What you have to do: What you write must be the lines from the one holding "green diamond: rotated 18 degrees clockwise" through the final line of the records below, reproduced exactly, minus the pictures.

** Record set follows **

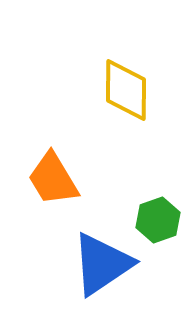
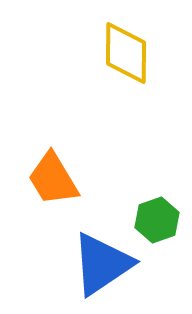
yellow diamond: moved 37 px up
green hexagon: moved 1 px left
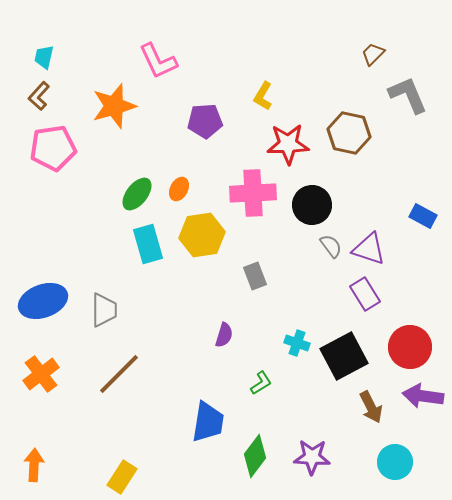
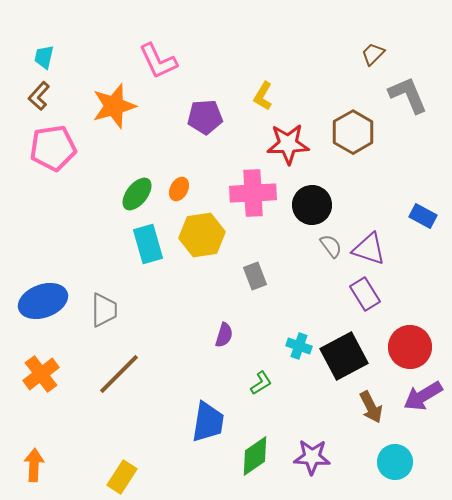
purple pentagon: moved 4 px up
brown hexagon: moved 4 px right, 1 px up; rotated 18 degrees clockwise
cyan cross: moved 2 px right, 3 px down
purple arrow: rotated 39 degrees counterclockwise
green diamond: rotated 18 degrees clockwise
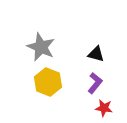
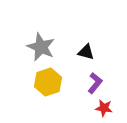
black triangle: moved 10 px left, 2 px up
yellow hexagon: rotated 20 degrees clockwise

** End of Record set **

Task response:
green diamond: rotated 18 degrees clockwise
black triangle: moved 10 px left, 2 px up
yellow hexagon: rotated 20 degrees clockwise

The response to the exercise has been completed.